* START *

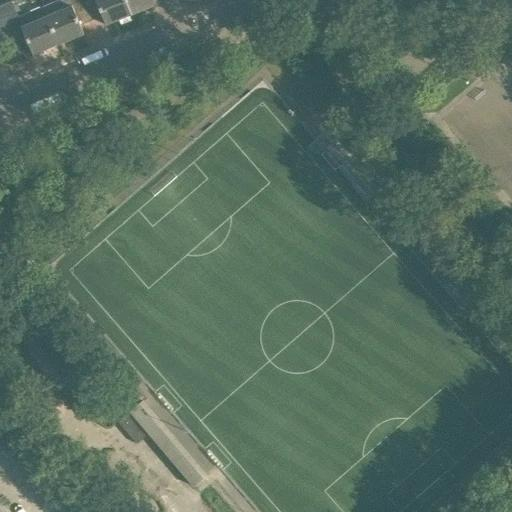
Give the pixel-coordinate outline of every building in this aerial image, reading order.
[(125,0),(95,0),(106,26),(132,16),(125,0)] [(125,0),(132,16),(157,6),(154,0),(125,0)] [(0,6),(0,20),(6,18),(17,14),(12,2),(0,6)] [(47,18),(43,7),(18,18),(17,14),(6,18),(0,20),(0,37),(0,38),(22,29),(33,56),(59,46),(47,18)] [(84,35),(72,7),(47,18),(59,46),(84,35)] [(452,31),(452,45),(462,45),(462,31),(452,31)] [(312,37),(305,39),(309,49),(315,47),(312,37)] [(119,423),(137,445),(148,435),(130,414),(122,421),(119,423)]
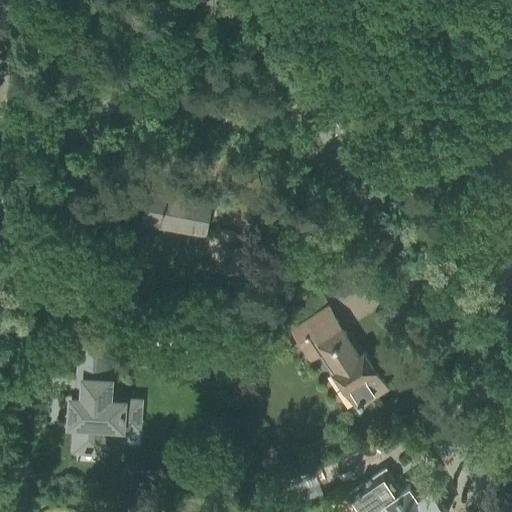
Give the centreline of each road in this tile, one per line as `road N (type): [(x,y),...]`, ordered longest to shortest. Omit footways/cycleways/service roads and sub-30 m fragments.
road 1 (residential): [(0,220),(61,136),(134,94),(205,98),(294,134),(363,179)]
road 2 (residential): [(511,406),(363,179)]
road 3 (residential): [(363,179),(265,47),(203,0)]
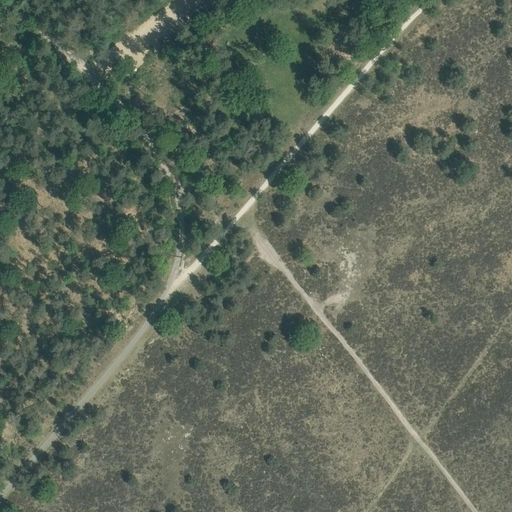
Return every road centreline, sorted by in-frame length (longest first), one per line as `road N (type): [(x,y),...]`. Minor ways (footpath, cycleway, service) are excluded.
road 1 (track): [(243,215),(478,511)]
road 2 (unclassified): [(178,256),(180,211),(151,144),(11,0)]
road 3 (track): [(433,0),(243,215)]
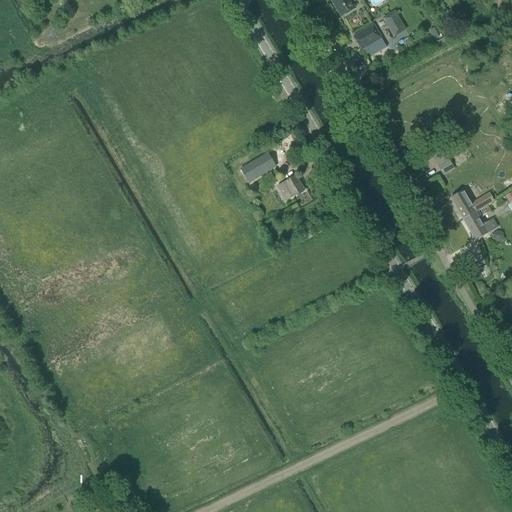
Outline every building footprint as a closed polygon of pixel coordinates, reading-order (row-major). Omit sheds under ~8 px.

* END *

Exercise objective
Rewrite all of the data above with every "centreline" swapped for "midline", keeping everything else the same and omitting the pictures.

Final answer
Give the pixel-coordinate outline of every building in this aerial image, reading order.
[(125,0),(95,0),(106,26),(132,16),(125,0)] [(125,0),(132,16),(157,6),(154,0),(125,0)] [(0,6),(0,20),(6,18),(17,14),(12,2),(0,6)] [(47,18),(43,7),(18,18),(17,14),(6,18),(0,20),(0,37),(0,38),(22,29),(33,56),(59,46),(47,18)] [(84,35),(72,7),(47,18),(59,46),(84,35)] [(452,31),(452,45),(462,45),(462,31),(452,31)] [(312,37),(305,39),(309,49),(315,47),(312,37)] [(119,423),(137,445),(148,435),(130,414),(122,421),(119,423)]
Give the midline of each road in this tile, one per line as `road N (type): [(x,y),...]`, ordered longest to shortest. Omit footways/cycleways/service roads and sub-30 m fragments.
road 1 (residential): [(0,220),(61,136),(134,94),(205,98),(294,134),(363,179)]
road 2 (residential): [(511,406),(363,179)]
road 3 (residential): [(363,179),(265,47),(203,0)]
Return every road midline, sorted by in-frame length (longest first), one per line as `road N (type): [(x,y),...]`. Minor ways (footpath, cycleway, service) are excluded.
road 1 (track): [(243,215),(478,511)]
road 2 (unclassified): [(178,256),(180,211),(151,144),(11,0)]
road 3 (track): [(433,0),(243,215)]
Outline every building footprint as a closed polygon of pixel coordinates, reading-order (row-major). Omit sheds under ~8 px.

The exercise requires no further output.